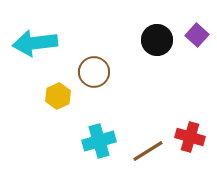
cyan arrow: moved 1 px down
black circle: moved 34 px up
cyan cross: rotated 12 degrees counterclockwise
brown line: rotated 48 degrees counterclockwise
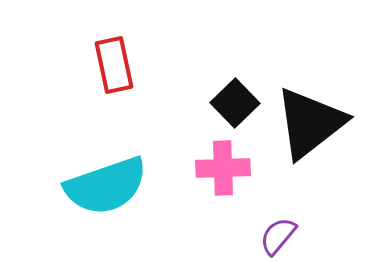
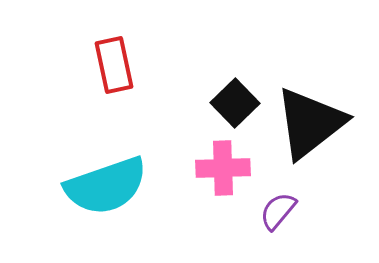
purple semicircle: moved 25 px up
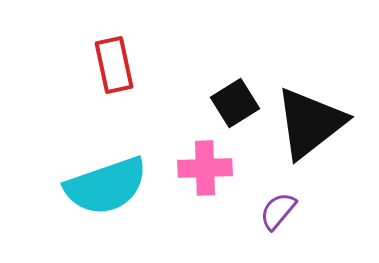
black square: rotated 12 degrees clockwise
pink cross: moved 18 px left
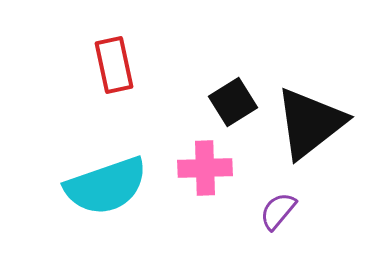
black square: moved 2 px left, 1 px up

※

DO THIS: Present every line of the data above as a numbered list, omitting any blank lines. Leave the pictures out of your answer.

WRITTEN ANSWER:
1. cyan arrow: moved 1 px down
2. black circle: moved 34 px up
3. cyan cross: rotated 12 degrees counterclockwise
4. brown line: rotated 48 degrees counterclockwise
5. purple semicircle: moved 25 px up
6. black square: rotated 12 degrees clockwise
7. pink cross: moved 18 px left
8. black square: moved 2 px left, 1 px up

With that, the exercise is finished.